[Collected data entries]
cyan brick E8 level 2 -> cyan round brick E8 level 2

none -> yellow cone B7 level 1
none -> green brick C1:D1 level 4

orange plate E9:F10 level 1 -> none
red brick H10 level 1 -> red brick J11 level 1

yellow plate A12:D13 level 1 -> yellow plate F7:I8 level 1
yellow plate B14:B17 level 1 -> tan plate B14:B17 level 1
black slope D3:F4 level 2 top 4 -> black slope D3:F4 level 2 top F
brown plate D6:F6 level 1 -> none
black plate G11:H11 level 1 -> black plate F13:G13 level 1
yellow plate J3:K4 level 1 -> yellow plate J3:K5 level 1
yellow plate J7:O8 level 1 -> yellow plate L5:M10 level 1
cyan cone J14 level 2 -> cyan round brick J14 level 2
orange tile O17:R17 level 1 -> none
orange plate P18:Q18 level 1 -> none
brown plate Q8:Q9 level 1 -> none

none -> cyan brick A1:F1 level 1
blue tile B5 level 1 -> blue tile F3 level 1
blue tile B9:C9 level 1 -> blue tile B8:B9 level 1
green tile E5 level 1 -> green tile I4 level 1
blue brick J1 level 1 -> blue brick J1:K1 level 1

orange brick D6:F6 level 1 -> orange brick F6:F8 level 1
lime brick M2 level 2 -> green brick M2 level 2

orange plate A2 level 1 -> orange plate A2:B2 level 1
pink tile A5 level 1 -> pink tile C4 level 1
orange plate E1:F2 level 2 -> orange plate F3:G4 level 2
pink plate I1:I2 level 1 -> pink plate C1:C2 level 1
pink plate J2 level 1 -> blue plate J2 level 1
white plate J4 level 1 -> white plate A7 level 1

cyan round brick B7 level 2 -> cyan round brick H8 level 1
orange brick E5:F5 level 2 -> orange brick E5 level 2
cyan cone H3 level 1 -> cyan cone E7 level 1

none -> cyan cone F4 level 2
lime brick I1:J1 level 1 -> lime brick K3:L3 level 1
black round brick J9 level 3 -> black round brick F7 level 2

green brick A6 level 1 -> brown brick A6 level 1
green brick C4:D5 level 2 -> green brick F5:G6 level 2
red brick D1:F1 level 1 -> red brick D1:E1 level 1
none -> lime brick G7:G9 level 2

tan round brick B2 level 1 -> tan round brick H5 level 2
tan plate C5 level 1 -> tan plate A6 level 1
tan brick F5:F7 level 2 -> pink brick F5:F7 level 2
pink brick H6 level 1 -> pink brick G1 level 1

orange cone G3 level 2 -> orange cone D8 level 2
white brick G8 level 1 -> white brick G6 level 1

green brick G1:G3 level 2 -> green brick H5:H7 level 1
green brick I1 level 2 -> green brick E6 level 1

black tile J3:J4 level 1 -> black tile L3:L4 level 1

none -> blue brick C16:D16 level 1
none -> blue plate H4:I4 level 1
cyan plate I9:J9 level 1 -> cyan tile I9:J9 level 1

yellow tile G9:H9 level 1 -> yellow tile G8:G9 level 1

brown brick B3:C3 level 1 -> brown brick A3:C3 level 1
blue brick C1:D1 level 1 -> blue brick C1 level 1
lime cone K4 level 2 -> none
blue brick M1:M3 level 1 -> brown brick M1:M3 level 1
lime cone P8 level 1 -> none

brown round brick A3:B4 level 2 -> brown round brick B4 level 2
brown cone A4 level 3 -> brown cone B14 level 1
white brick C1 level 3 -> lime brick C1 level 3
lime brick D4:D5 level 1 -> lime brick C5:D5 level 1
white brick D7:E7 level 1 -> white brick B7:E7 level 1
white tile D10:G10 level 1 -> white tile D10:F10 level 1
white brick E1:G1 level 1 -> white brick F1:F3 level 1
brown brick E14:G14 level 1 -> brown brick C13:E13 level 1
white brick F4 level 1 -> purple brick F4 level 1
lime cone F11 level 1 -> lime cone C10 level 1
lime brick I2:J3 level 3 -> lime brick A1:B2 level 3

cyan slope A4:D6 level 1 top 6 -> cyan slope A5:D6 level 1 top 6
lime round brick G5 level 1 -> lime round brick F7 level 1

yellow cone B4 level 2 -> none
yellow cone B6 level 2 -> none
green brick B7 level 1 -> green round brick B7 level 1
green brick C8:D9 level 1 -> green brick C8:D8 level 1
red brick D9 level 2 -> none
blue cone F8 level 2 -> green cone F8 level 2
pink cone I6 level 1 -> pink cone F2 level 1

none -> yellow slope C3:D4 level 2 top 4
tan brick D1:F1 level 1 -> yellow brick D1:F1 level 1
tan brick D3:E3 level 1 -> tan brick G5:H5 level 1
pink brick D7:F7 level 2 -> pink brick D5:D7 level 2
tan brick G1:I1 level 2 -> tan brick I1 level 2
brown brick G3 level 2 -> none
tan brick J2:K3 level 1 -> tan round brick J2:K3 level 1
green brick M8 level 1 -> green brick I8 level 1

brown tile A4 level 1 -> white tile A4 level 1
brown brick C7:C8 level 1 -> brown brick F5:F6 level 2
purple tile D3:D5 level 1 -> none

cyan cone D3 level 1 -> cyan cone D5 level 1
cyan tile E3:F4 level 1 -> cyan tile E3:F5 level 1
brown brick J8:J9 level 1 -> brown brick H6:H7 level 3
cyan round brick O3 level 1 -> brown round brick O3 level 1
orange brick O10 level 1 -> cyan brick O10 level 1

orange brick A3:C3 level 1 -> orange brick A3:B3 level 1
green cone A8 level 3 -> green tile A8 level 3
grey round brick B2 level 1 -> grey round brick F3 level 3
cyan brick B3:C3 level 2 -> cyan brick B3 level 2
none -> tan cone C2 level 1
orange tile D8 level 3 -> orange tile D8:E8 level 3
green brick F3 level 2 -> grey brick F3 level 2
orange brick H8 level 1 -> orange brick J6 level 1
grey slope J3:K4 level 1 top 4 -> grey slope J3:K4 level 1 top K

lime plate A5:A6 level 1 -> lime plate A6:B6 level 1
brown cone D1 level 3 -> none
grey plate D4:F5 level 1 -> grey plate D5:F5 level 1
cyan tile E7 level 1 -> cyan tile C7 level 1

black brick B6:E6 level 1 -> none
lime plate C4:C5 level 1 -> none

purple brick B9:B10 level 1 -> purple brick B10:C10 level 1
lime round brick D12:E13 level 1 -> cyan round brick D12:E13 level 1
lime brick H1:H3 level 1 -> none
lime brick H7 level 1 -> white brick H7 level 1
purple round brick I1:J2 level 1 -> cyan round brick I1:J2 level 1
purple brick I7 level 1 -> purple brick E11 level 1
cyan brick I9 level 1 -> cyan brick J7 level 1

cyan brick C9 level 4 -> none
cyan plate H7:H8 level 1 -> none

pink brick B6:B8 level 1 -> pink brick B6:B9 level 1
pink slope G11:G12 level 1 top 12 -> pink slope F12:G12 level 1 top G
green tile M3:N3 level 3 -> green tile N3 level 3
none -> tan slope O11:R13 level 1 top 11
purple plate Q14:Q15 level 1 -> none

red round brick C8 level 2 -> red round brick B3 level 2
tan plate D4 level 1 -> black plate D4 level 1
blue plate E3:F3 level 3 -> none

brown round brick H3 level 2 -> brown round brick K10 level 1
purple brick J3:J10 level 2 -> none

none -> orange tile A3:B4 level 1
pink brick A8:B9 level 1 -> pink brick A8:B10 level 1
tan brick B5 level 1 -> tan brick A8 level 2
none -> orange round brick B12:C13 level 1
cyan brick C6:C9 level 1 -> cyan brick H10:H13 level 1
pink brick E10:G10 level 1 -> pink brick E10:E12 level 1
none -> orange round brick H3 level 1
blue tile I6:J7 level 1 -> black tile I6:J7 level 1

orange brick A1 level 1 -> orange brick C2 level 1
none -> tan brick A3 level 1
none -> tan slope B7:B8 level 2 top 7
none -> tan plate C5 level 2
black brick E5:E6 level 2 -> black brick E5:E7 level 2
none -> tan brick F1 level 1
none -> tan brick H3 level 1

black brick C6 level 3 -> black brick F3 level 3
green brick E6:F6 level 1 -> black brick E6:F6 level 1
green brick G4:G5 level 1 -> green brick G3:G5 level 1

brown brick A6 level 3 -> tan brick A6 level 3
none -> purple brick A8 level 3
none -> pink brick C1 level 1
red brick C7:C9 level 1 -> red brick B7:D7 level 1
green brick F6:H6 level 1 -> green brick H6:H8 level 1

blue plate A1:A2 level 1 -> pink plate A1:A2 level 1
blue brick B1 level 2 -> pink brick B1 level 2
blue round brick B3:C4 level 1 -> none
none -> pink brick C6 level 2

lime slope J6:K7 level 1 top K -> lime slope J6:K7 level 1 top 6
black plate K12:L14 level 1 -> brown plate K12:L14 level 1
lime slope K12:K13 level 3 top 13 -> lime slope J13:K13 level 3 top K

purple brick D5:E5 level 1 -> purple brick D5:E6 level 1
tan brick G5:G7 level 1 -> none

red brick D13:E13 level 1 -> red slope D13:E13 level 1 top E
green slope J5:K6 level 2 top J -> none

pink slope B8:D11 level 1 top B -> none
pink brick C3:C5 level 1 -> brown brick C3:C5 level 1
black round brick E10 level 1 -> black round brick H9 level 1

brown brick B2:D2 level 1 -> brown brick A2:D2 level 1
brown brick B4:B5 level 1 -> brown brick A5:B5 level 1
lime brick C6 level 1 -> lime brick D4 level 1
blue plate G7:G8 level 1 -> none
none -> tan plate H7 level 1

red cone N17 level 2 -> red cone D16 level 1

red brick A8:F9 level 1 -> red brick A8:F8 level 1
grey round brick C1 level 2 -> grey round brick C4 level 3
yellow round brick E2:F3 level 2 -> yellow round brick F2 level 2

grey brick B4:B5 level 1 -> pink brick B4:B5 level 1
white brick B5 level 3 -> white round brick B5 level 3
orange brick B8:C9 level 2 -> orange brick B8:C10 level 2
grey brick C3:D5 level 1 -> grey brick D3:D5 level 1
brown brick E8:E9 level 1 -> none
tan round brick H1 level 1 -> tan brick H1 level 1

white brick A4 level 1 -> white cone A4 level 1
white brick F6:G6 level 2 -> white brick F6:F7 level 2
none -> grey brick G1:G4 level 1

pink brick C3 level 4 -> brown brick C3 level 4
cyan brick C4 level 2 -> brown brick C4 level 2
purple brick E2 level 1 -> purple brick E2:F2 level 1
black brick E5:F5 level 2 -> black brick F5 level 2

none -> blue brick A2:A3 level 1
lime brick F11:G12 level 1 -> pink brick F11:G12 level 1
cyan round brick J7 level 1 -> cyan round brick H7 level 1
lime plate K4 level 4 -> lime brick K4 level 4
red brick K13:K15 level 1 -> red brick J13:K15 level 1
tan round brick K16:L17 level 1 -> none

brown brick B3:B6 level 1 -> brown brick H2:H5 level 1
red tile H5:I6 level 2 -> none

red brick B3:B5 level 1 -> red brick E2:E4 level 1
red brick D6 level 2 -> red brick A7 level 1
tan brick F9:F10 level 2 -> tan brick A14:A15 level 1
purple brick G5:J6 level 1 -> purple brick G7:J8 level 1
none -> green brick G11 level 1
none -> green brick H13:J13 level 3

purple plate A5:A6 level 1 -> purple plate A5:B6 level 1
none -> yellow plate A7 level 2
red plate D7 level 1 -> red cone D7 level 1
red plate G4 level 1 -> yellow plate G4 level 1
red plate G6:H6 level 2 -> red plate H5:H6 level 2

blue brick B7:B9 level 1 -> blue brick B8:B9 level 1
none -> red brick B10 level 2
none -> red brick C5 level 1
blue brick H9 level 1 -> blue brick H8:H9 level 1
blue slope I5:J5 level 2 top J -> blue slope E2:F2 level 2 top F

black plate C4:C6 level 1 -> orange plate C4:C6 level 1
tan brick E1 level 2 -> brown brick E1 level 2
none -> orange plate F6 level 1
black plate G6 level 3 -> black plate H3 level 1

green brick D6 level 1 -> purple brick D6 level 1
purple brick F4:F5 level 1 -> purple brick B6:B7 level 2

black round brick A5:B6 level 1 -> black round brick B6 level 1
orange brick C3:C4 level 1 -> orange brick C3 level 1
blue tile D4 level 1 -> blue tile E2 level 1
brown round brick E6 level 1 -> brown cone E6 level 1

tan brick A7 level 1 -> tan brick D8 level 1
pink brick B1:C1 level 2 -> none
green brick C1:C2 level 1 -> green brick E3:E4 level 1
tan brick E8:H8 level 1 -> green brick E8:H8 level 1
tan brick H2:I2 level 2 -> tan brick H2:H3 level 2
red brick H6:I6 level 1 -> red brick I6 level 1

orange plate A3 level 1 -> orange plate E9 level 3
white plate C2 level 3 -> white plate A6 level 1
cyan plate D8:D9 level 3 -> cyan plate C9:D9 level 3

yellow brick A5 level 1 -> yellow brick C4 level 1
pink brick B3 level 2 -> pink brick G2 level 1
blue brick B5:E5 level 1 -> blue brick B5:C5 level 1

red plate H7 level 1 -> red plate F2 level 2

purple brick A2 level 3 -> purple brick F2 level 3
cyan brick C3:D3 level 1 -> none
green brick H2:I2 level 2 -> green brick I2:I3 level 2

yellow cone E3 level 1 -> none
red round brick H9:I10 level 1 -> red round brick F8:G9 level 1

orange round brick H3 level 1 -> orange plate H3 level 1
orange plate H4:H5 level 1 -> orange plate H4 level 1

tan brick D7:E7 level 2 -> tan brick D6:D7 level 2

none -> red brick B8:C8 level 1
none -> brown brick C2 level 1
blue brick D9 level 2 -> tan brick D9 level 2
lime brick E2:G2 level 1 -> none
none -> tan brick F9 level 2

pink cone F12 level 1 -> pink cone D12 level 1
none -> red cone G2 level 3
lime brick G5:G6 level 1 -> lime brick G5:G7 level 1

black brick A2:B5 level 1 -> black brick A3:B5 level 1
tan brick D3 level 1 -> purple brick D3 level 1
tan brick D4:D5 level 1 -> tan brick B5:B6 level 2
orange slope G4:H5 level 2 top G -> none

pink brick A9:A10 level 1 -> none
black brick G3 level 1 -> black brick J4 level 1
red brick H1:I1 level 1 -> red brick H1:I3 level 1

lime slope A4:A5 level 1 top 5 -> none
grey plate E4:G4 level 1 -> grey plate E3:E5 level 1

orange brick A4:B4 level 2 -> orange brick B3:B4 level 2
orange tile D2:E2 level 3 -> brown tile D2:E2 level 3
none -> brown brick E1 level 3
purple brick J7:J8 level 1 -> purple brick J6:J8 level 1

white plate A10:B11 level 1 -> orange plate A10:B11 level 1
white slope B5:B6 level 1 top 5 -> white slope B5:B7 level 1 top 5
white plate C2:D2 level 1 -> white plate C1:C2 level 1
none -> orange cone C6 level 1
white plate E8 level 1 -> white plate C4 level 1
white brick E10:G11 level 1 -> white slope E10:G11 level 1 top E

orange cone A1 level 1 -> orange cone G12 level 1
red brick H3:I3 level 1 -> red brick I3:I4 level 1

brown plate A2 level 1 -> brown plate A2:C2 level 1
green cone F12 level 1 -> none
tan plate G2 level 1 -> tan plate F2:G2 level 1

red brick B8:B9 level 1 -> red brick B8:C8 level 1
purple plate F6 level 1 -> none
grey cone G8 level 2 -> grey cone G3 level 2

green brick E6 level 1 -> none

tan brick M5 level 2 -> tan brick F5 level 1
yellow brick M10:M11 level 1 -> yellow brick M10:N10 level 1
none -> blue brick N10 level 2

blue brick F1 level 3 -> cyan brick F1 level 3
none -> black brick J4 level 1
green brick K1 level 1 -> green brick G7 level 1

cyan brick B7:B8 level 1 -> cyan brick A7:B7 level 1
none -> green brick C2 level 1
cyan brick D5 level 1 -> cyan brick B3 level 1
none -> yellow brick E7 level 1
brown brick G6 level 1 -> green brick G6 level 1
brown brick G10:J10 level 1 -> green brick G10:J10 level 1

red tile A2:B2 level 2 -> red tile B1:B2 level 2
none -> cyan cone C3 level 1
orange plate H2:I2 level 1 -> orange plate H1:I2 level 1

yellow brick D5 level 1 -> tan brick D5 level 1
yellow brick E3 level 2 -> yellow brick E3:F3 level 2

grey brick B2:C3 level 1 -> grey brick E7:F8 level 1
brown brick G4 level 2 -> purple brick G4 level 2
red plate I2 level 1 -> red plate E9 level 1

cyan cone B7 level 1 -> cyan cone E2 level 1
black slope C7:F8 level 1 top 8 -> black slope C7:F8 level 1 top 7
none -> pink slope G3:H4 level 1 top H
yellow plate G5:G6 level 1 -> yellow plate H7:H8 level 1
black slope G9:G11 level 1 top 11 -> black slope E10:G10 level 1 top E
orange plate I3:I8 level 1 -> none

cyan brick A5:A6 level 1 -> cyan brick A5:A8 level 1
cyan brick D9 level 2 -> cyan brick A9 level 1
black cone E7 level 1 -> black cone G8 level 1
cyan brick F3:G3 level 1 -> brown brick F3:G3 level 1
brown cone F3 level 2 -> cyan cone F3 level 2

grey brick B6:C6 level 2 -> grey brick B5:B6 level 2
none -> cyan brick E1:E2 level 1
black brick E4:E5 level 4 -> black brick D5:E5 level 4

* [What the task requires]: Find the line containing "brown cone F3 level 2 -> cyan cone F3 level 2", then output it and every line after it to the end of the data, exactly.

* [Answer space]:
brown cone F3 level 2 -> cyan cone F3 level 2

grey brick B6:C6 level 2 -> grey brick B5:B6 level 2
none -> cyan brick E1:E2 level 1
black brick E4:E5 level 4 -> black brick D5:E5 level 4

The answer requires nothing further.